YOUR TASK:
Run through the records and show each line that includes the string "gray".

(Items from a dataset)

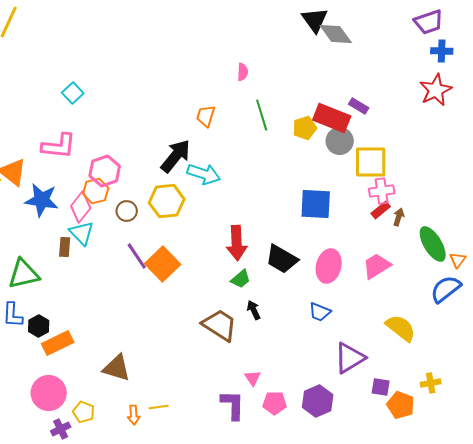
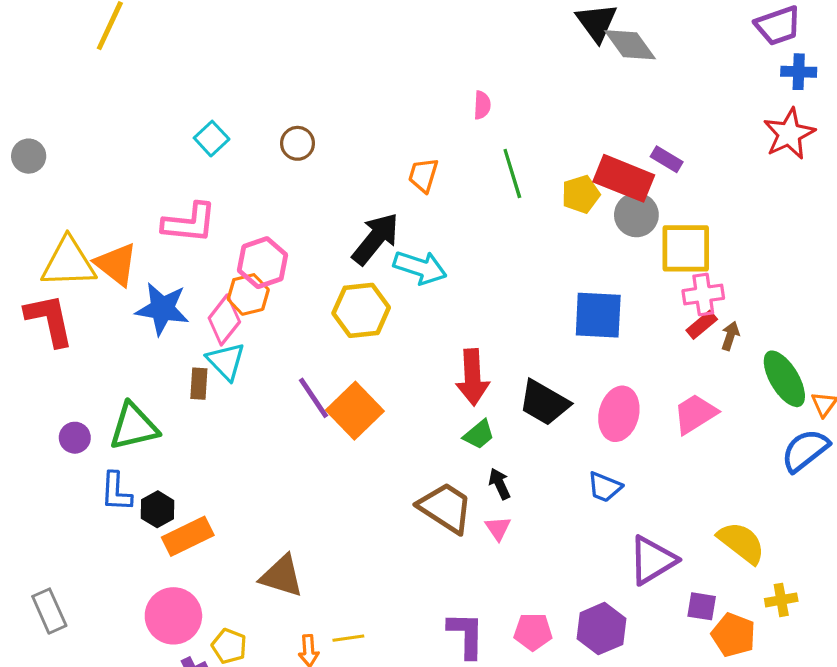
brown circle: (127, 211) -> (298, 143), moved
yellow semicircle: (401, 328) -> (741, 543), moved
pink triangle: (253, 378) -> (498, 528), moved

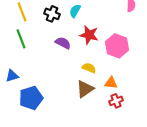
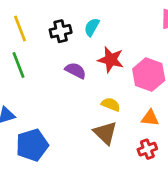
black cross: (52, 14) -> (61, 31), turned -35
orange triangle: (111, 83) -> (150, 118), moved
brown triangle: (85, 89) -> (105, 133), turned -42

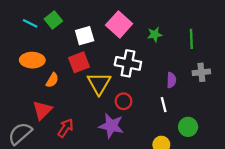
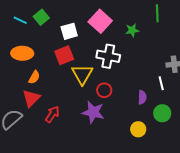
green line: (191, 39) -> (157, 13), moved
orange semicircle: (52, 80) -> (34, 77), moved
purple semicircle: (171, 80) -> (142, 97), moved
white line: (164, 105) -> (161, 83), moved

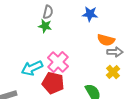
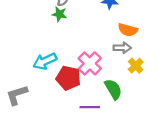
gray arrow: (115, 52) -> (122, 48), moved
pink cross: (58, 62) -> (90, 63), moved

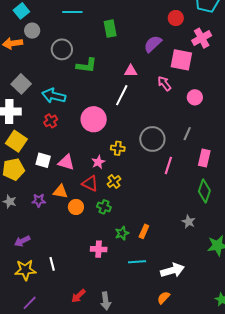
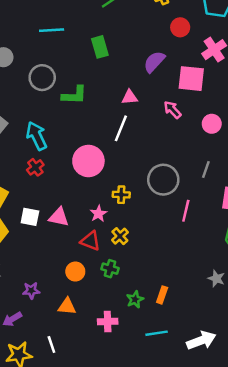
cyan arrow: (54, 96) -> (37, 136), turned 55
orange triangle: (60, 192) -> (67, 306), moved
purple star: (39, 200) -> (31, 291), moved

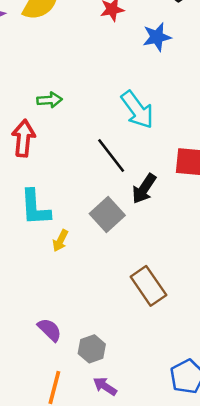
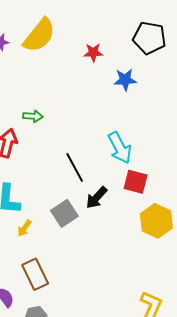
cyan arrow: (137, 110) -> (120, 148), moved
brown rectangle: (148, 286) -> (35, 274), moved

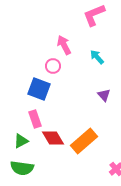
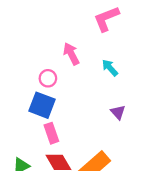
pink circle: (53, 66) -> (48, 78), moved
pink rectangle: (35, 119) -> (51, 133), moved

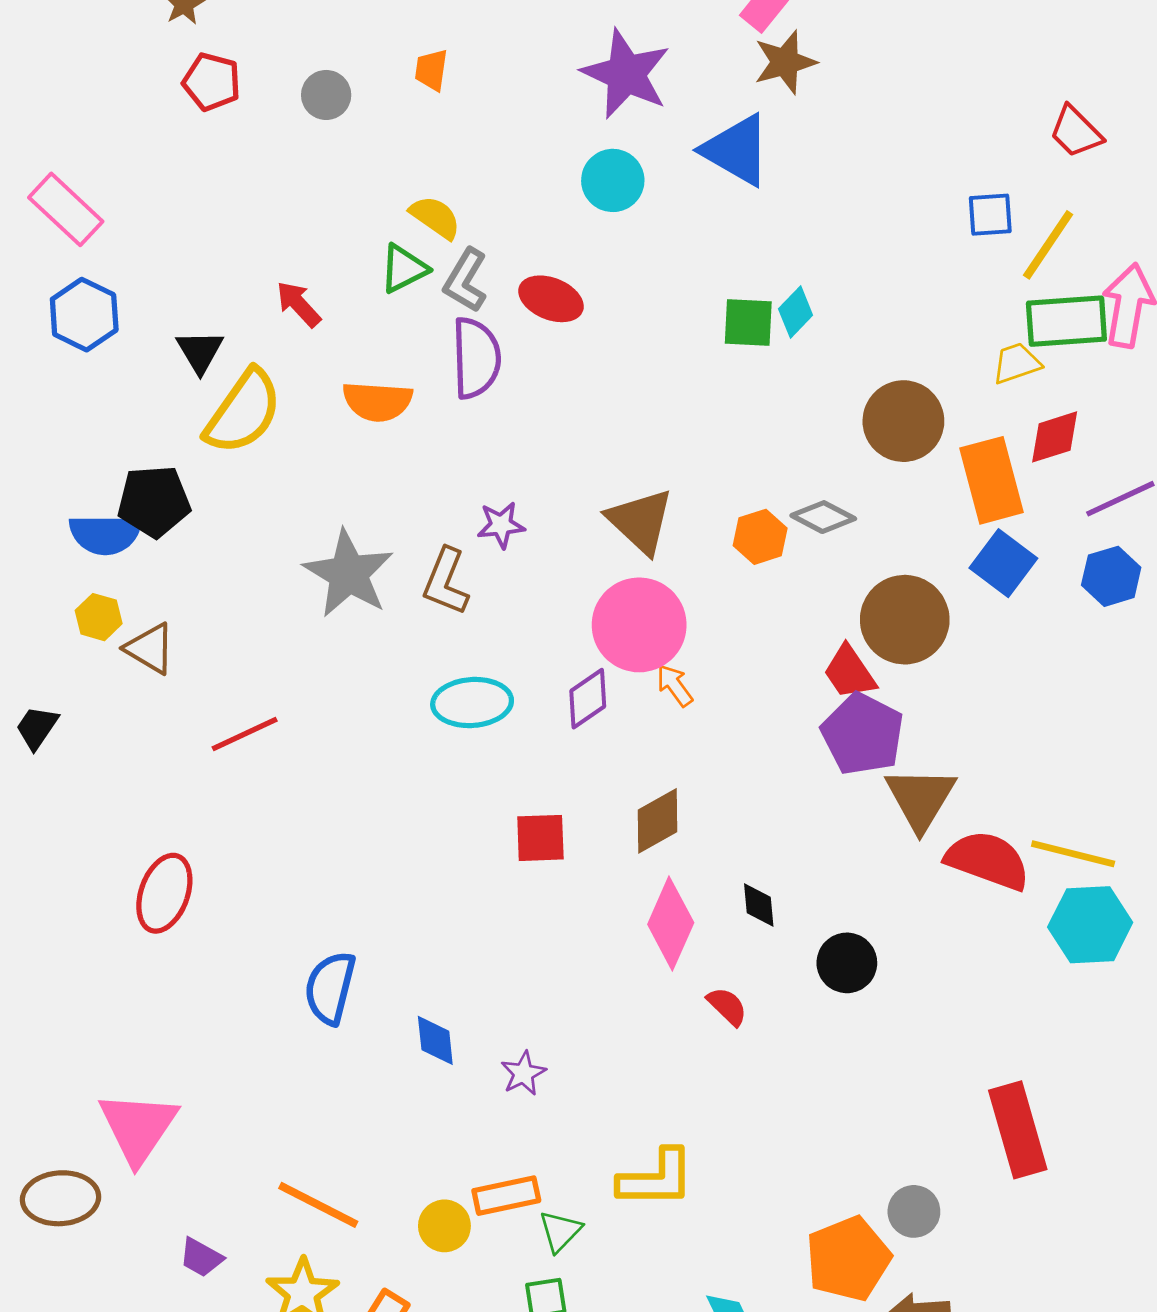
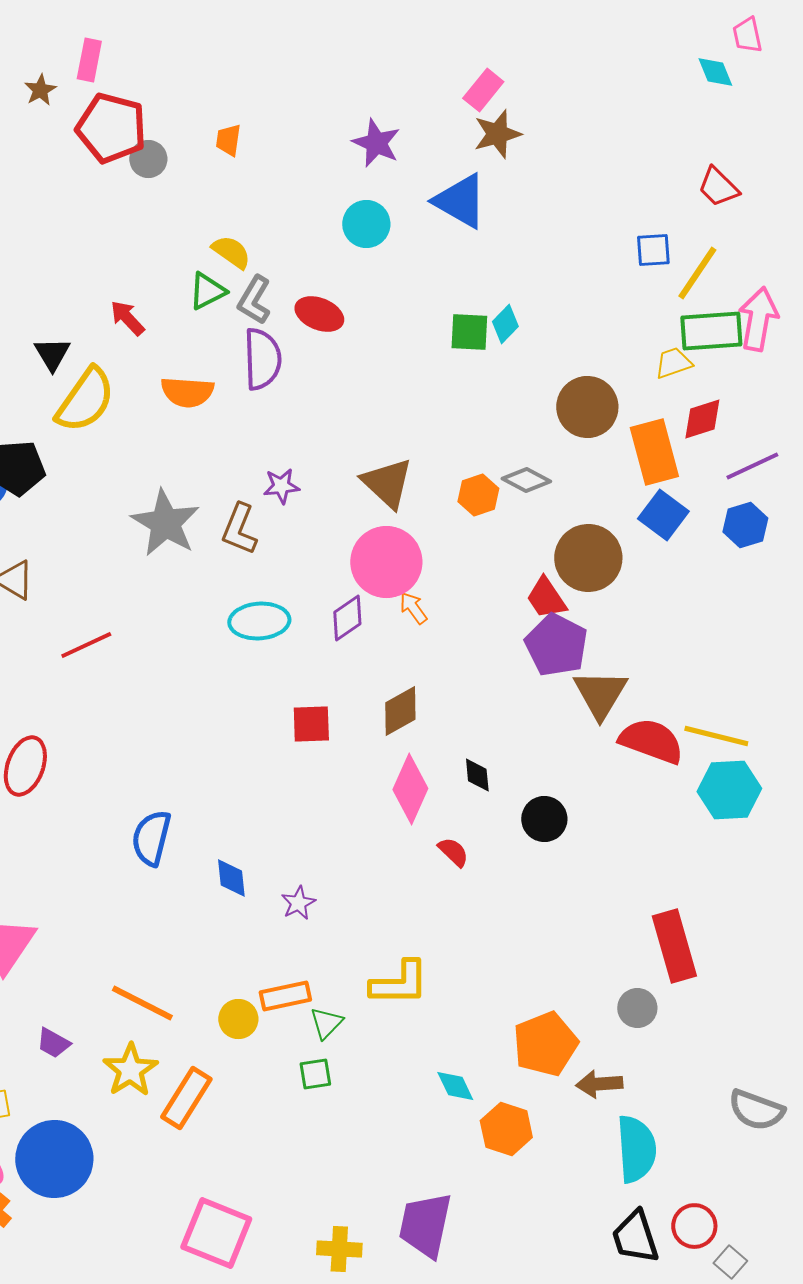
purple star: (626, 74) -> (376, 143), size x0.7
red pentagon: (212, 82) -> (111, 128), moved, size x1.6
gray circle: (914, 1211) -> (637, 1008), moved

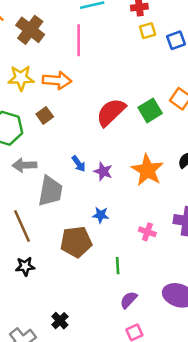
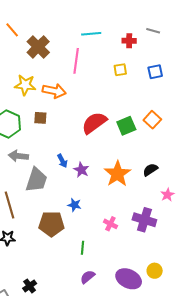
yellow square: (148, 31) -> (120, 70), moved
brown square: (45, 115) -> (40, 118), turned 32

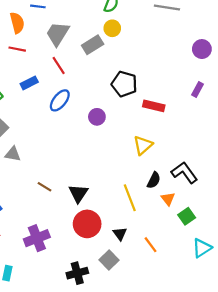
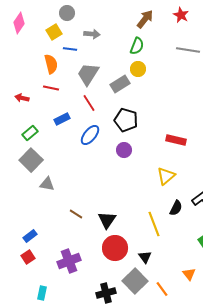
black pentagon: (124, 84) -> (126, 120), moved
orange triangle: (168, 199) -> (189, 274), moved
orange line: (151, 245) -> (162, 289), moved
gray square: (109, 260) -> (135, 281), size x1.4

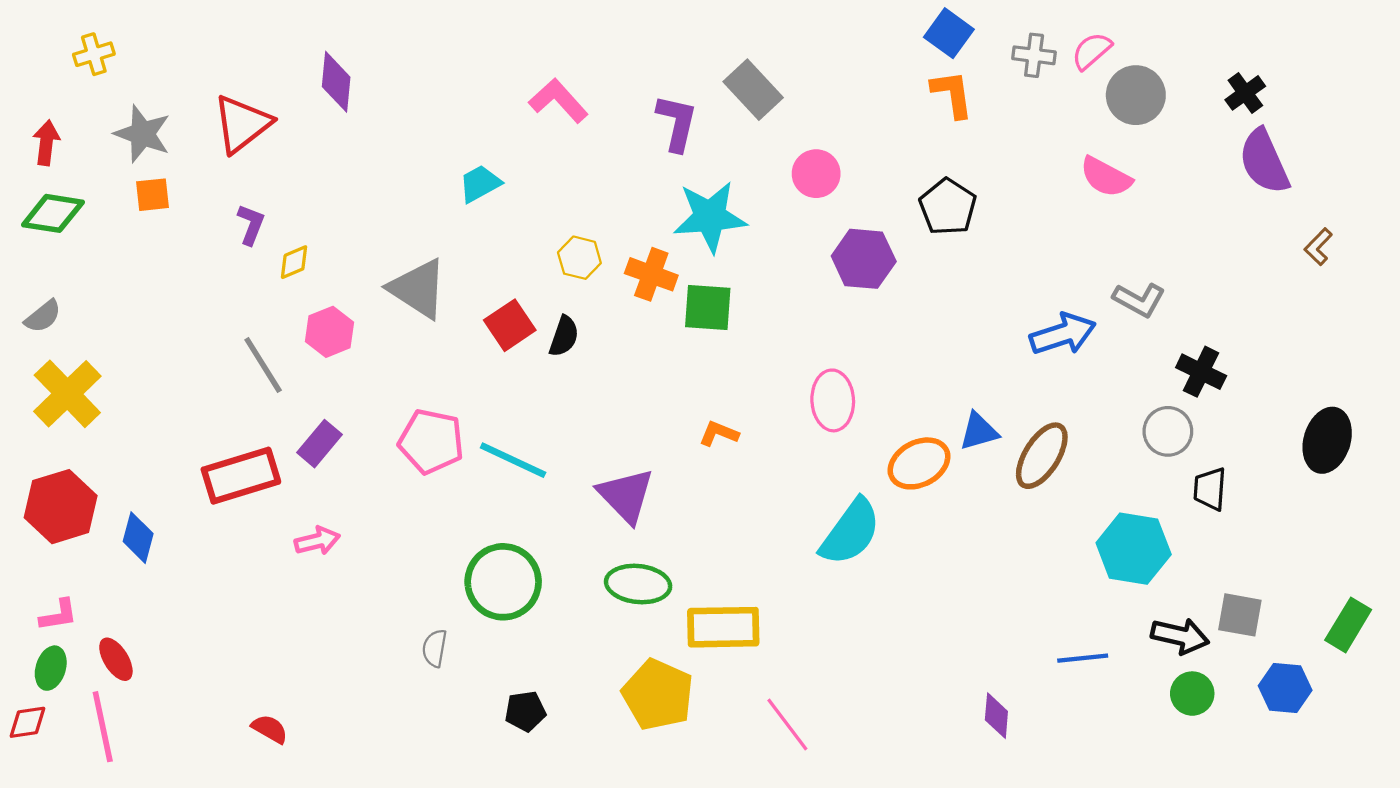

ANSWER TO THE PROBLEM:
gray arrow: (115, 52) -> (122, 48), moved
gray circle: (914, 1211) -> (637, 1008), moved
gray square: (109, 260) -> (135, 281), size x1.4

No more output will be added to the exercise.